What you have to do => None of the pictures should be copied, though every line of the listing must be printed exactly.

= Beginning of Section =

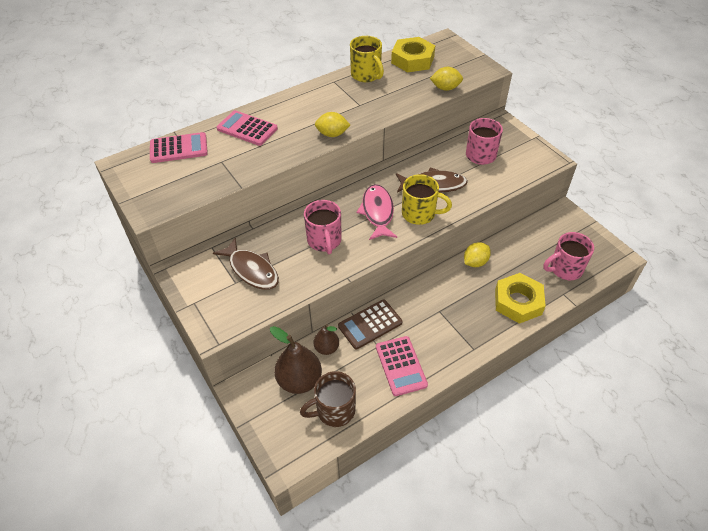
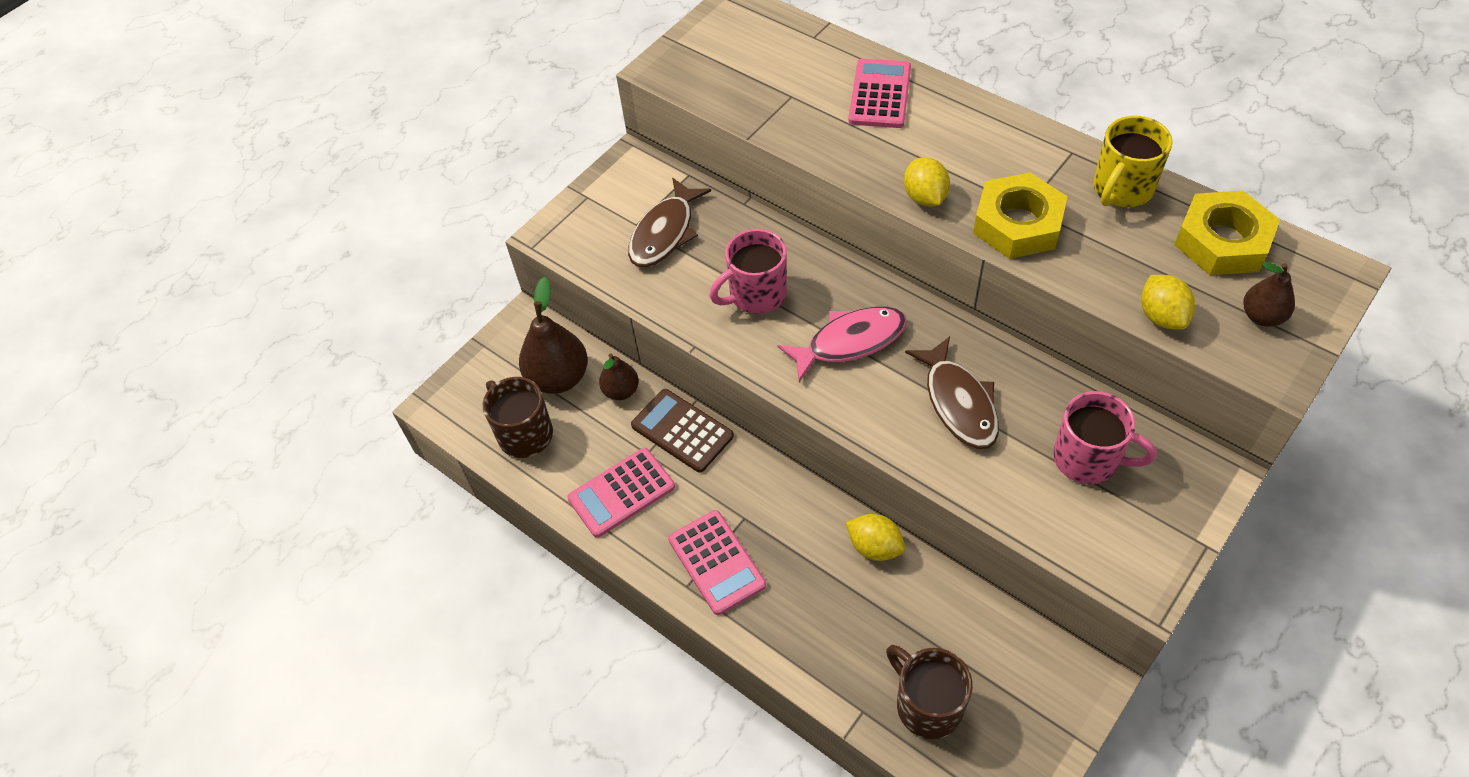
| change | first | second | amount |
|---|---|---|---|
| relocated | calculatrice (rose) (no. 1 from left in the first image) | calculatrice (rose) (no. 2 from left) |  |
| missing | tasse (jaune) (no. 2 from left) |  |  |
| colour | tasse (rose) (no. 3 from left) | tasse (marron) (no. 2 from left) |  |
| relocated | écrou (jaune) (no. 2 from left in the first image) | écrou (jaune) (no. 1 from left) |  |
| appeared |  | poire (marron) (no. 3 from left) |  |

= End of Section =

Exercise response =>
| change | first | second | amount |
|---|---|---|---|
| relocated | calculatrice (rose) (no. 1 from left in the first image) | calculatrice (rose) (no. 2 from left) |  |
| missing | tasse (jaune) (no. 2 from left) |  |  |
| colour | tasse (rose) (no. 3 from left) | tasse (marron) (no. 2 from left) |  |
| relocated | écrou (jaune) (no. 2 from left in the first image) | écrou (jaune) (no. 1 from left) |  |
| appeared |  | poire (marron) (no. 3 from left) |  |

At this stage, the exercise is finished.